Your answer should be the lines below from the one holding "(418, 276) = (304, 314): turquoise" through the one holding "camera: 135 degrees right, 5 degrees up", copied exactly and with nothing else.

Source data
§

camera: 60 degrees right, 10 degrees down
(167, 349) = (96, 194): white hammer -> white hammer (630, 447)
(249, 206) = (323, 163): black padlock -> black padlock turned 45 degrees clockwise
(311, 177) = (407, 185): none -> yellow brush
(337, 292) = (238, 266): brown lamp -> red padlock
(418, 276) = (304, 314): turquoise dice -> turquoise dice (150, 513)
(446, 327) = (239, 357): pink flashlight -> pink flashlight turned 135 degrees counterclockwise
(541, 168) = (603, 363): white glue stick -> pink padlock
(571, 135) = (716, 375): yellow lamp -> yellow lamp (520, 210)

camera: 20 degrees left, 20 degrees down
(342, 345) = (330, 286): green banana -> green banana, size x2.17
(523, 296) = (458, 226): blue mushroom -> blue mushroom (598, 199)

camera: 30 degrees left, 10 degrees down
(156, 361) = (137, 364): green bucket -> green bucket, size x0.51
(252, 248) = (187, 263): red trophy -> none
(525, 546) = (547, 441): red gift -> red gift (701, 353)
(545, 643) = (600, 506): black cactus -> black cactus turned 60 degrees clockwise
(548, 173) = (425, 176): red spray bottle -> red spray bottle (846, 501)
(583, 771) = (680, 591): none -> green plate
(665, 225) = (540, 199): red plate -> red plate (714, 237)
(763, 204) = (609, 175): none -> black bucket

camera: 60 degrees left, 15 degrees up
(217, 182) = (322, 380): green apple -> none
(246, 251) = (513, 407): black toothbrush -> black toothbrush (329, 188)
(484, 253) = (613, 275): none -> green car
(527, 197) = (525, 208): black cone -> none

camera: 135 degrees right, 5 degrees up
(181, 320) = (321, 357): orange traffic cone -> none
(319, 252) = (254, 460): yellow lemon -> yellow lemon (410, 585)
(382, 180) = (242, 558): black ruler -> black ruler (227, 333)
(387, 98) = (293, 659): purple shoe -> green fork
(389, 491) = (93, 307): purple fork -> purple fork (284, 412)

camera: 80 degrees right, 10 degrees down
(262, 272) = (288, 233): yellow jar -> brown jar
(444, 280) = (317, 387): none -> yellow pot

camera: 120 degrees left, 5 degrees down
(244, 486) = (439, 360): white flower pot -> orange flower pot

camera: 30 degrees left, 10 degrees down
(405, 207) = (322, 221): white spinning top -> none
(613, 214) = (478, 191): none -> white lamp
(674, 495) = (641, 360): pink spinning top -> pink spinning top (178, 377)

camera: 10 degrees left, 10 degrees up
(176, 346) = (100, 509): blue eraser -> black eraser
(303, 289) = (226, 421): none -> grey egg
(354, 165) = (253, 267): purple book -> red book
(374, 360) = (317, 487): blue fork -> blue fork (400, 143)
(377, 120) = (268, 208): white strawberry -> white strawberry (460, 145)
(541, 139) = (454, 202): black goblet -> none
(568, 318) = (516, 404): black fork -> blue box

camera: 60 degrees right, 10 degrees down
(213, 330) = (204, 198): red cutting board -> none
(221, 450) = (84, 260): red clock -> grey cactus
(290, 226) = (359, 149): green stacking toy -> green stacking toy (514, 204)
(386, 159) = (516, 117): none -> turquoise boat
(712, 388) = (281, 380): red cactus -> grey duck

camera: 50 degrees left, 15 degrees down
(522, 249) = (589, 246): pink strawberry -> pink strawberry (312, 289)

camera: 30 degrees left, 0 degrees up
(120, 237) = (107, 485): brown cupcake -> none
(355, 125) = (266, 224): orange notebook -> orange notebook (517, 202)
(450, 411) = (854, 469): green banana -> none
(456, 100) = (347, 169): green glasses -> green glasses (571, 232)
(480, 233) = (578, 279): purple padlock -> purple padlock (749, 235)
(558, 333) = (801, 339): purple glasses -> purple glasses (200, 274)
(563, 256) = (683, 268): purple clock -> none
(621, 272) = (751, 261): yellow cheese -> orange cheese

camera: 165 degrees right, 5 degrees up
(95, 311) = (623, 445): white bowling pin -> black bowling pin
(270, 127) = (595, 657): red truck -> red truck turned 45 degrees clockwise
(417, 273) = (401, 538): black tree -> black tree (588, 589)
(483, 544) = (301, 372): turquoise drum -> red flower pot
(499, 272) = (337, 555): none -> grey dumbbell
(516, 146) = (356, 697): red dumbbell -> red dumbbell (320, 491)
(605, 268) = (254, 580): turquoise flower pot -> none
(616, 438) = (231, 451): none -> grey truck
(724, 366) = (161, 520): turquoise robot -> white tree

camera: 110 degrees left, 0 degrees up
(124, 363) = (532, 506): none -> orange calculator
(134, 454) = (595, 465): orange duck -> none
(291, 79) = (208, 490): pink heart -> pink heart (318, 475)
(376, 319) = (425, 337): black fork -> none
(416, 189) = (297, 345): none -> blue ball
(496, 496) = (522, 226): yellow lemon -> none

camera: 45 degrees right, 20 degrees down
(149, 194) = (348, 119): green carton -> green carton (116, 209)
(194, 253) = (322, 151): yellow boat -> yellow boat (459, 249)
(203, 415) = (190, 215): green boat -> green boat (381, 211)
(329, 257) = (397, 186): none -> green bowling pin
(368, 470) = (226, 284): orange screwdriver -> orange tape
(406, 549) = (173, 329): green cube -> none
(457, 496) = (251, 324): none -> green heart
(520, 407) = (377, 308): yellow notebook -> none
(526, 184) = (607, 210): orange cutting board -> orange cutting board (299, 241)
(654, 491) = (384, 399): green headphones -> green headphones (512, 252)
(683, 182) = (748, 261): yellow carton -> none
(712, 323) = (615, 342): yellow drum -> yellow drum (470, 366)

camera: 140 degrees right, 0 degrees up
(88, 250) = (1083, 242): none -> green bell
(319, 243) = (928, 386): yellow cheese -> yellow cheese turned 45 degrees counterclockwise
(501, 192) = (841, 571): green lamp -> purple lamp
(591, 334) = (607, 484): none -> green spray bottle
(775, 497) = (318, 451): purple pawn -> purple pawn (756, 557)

§

*Result of the exercise:*
(418, 276) = (304, 314): turquoise dice -> turquoise dice (150, 513)
(446, 327) = (239, 357): pink flashlight -> pink flashlight turned 135 degrees counterclockwise
(541, 168) = (603, 363): white glue stick -> pink padlock
(571, 135) = (716, 375): yellow lamp -> yellow lamp (520, 210)

camera: 20 degrees left, 20 degrees down
(342, 345) = (330, 286): green banana -> green banana, size x2.17
(523, 296) = (458, 226): blue mushroom -> blue mushroom (598, 199)

camera: 30 degrees left, 10 degrees down
(156, 361) = (137, 364): green bucket -> green bucket, size x0.51
(252, 248) = (187, 263): red trophy -> none
(525, 546) = (547, 441): red gift -> red gift (701, 353)
(545, 643) = (600, 506): black cactus -> black cactus turned 60 degrees clockwise
(548, 173) = (425, 176): red spray bottle -> red spray bottle (846, 501)
(583, 771) = (680, 591): none -> green plate
(665, 225) = (540, 199): red plate -> red plate (714, 237)
(763, 204) = (609, 175): none -> black bucket

camera: 60 degrees left, 15 degrees up
(217, 182) = (322, 380): green apple -> none
(246, 251) = (513, 407): black toothbrush -> black toothbrush (329, 188)
(484, 253) = (613, 275): none -> green car
(527, 197) = (525, 208): black cone -> none

camera: 135 degrees right, 5 degrees up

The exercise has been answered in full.